* [Aim of the task]:
Without any of the pictures, set down the data below exactly.

* [Task material]:
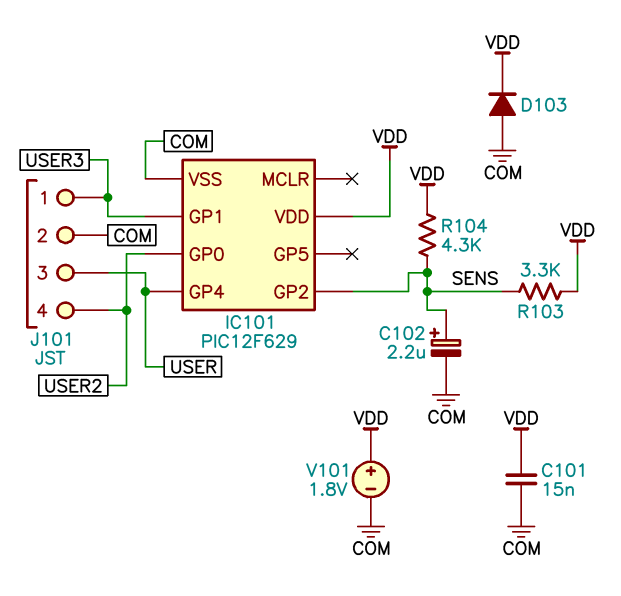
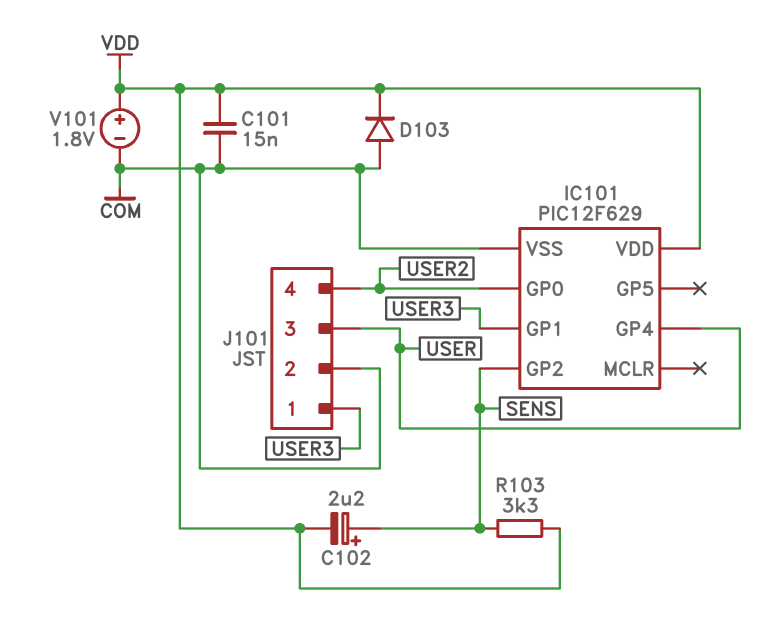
C102: 2.2uF (plus SENS, minus COM) -> 2.2uF (plus SENS, minus VDD)
R104: 4.3k (SENS, VDD) -> none

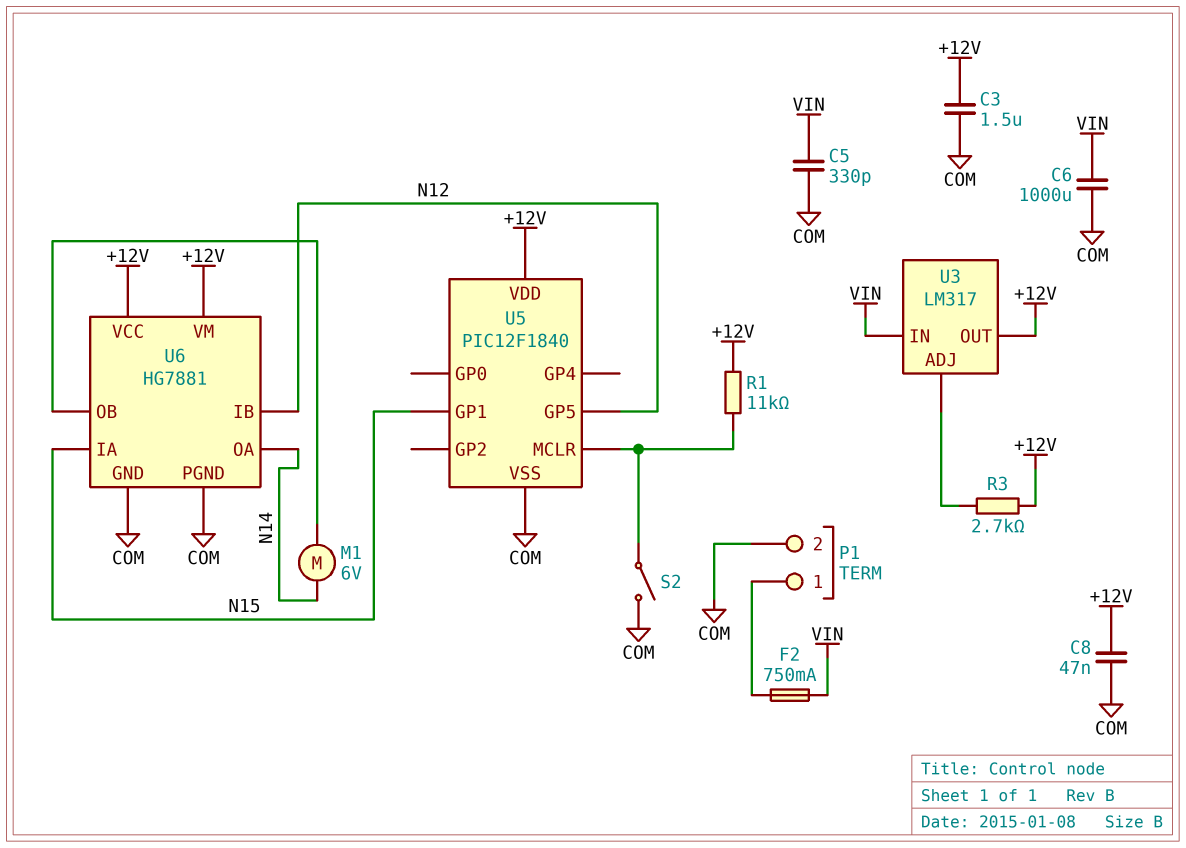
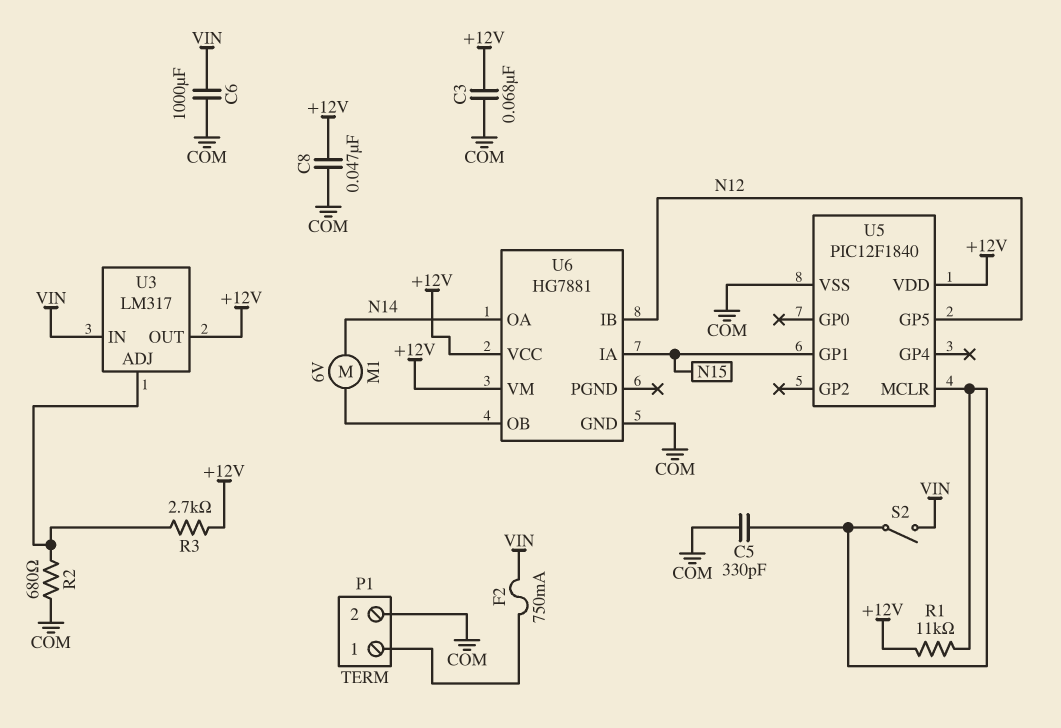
C3: 1.5uF (+12V, COM) -> 68nF (+12V, COM)
C5: 330pF (COM, VIN) -> 330pF (COM, U5/MCLR)
R2: none -> 680 (COM, U3/ADJ)
S2: switch (COM, U5/MCLR) -> switch (U5/MCLR, VIN)
U6 pin PGND: COM -> none

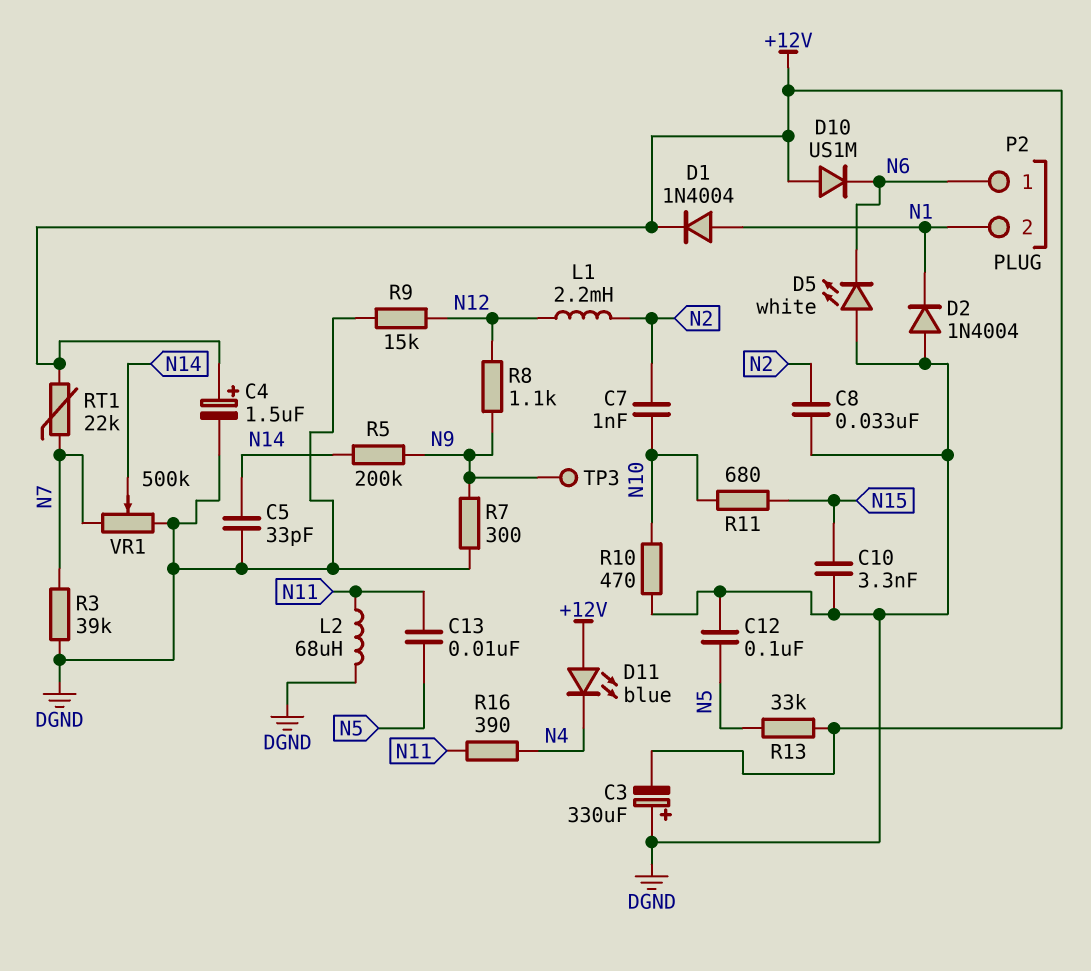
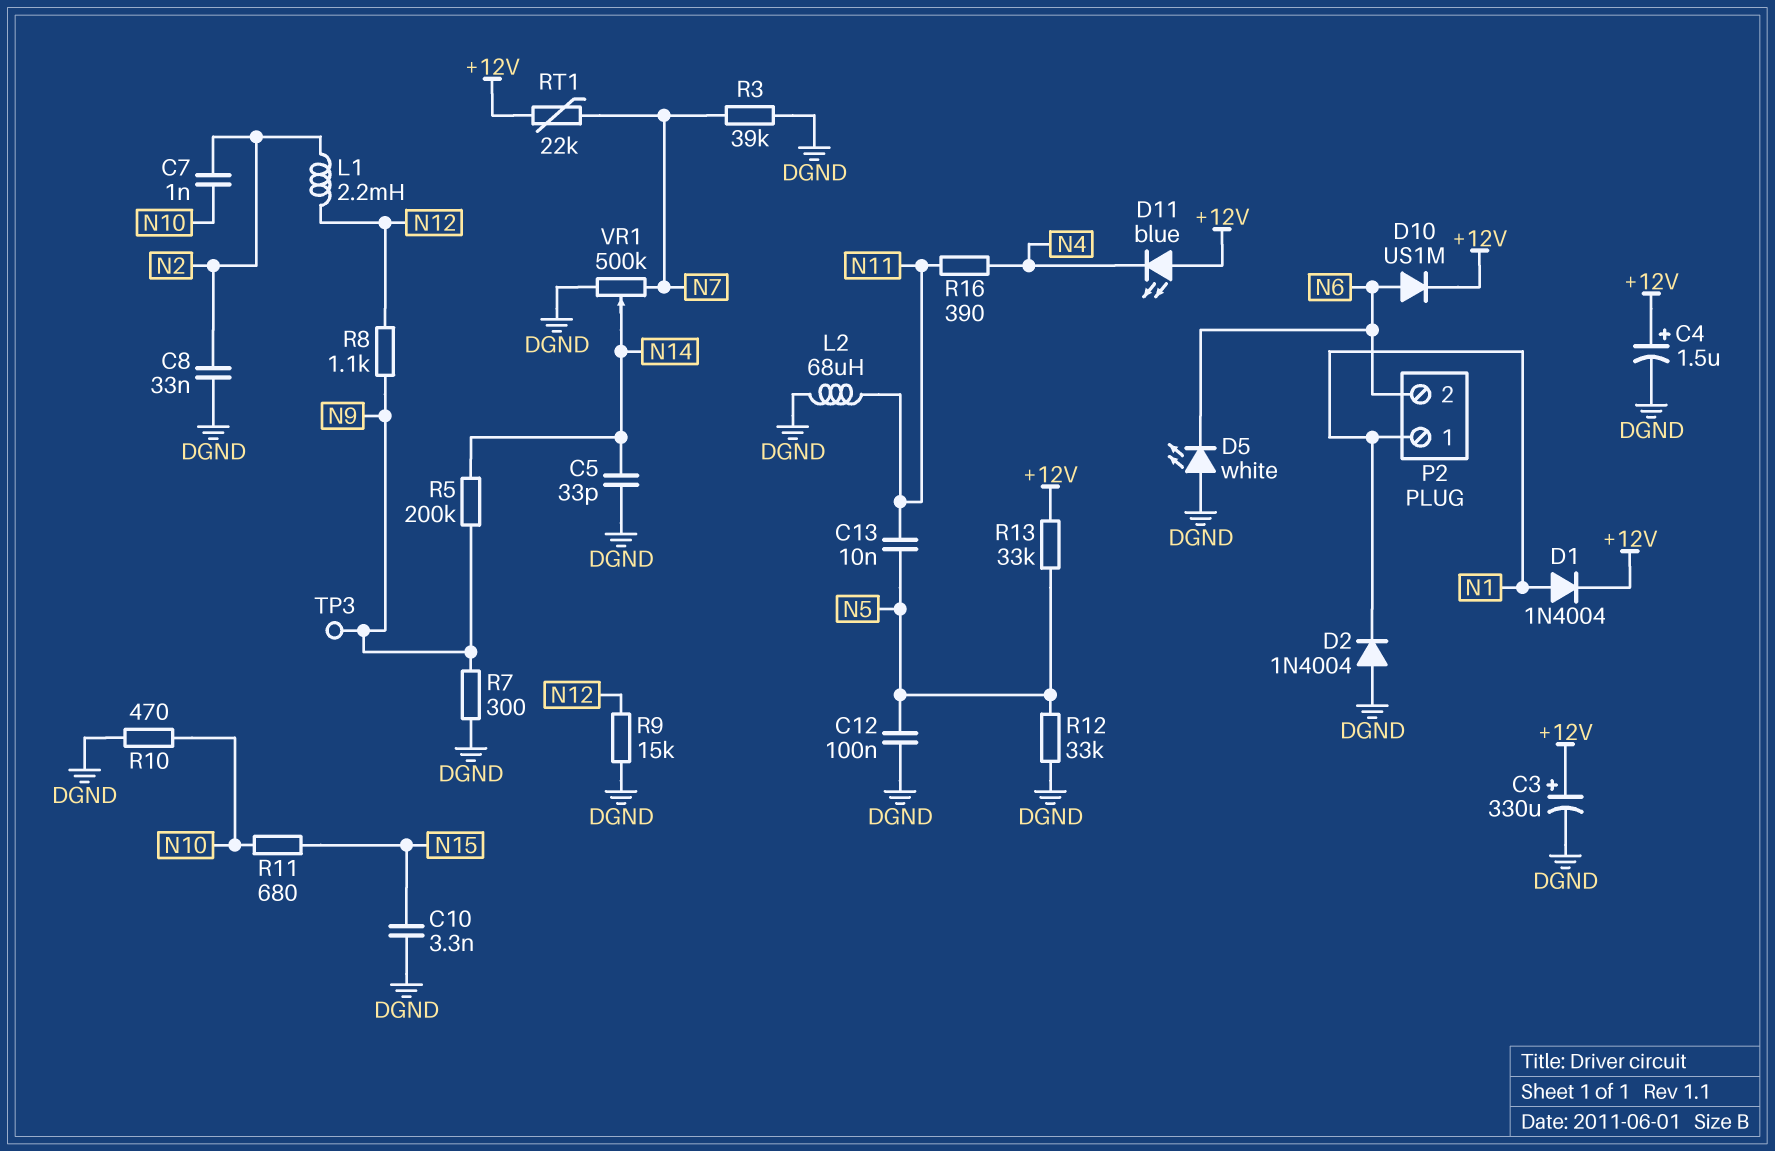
C3: 330uF (plus DGND, minus +12V) -> 330uF (plus +12V, minus DGND)
D10: diode US1M (A +12V, K N6) -> diode US1M (A N6, K +12V)
P2 pin 1: N6 -> N1
P2 pin 2: N1 -> N6
R12: none -> 33k (DGND, N5)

* [Solution]:
C102: 2.2uF (plus SENS, minus COM) -> 2.2uF (plus SENS, minus VDD)
R104: 4.3k (SENS, VDD) -> none

C3: 1.5uF (+12V, COM) -> 68nF (+12V, COM)
C5: 330pF (COM, VIN) -> 330pF (COM, U5/MCLR)
R2: none -> 680 (COM, U3/ADJ)
S2: switch (COM, U5/MCLR) -> switch (U5/MCLR, VIN)
U6 pin PGND: COM -> none

C3: 330uF (plus DGND, minus +12V) -> 330uF (plus +12V, minus DGND)
D10: diode US1M (A +12V, K N6) -> diode US1M (A N6, K +12V)
P2 pin 1: N6 -> N1
P2 pin 2: N1 -> N6
R12: none -> 33k (DGND, N5)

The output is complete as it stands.